## DATASET EXCERPT
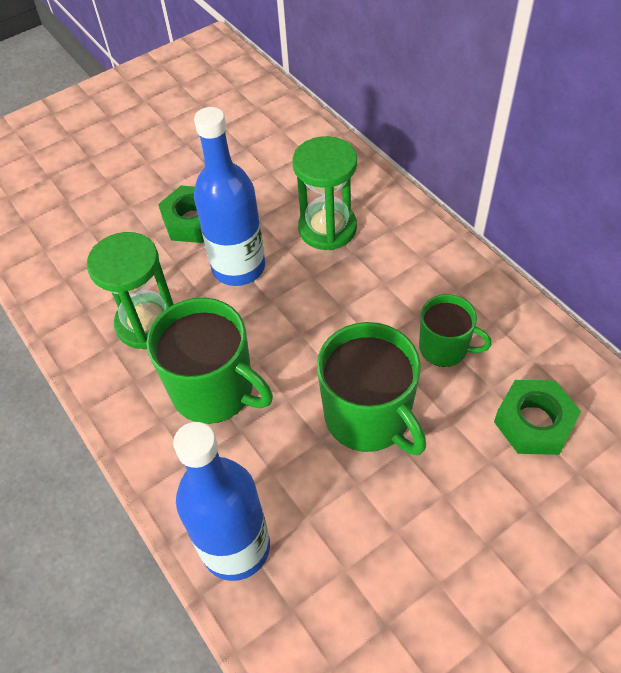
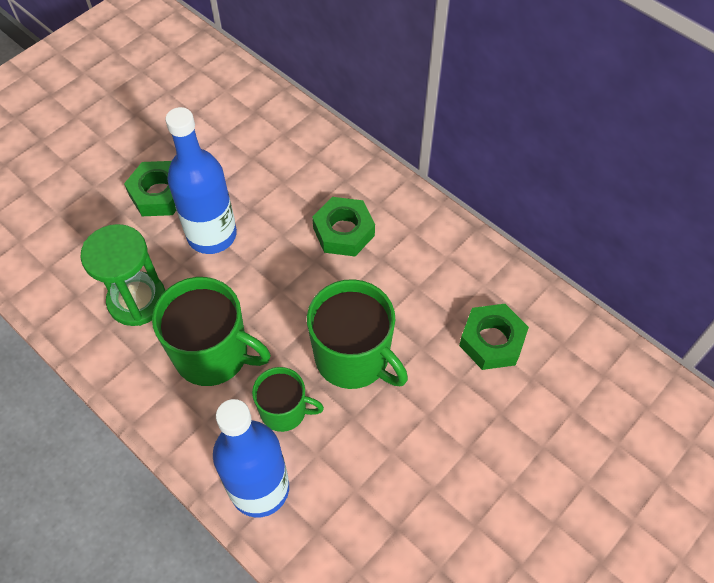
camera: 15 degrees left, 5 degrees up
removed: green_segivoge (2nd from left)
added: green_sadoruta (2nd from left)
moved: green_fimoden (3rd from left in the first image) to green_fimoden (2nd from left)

## PROMPT
Print the data again word for word, pictures excluded.

## RESULT FOR THIS TASK
camera: 15 degrees left, 5 degrees up
removed: green_segivoge (2nd from left)
added: green_sadoruta (2nd from left)
moved: green_fimoden (3rd from left in the first image) to green_fimoden (2nd from left)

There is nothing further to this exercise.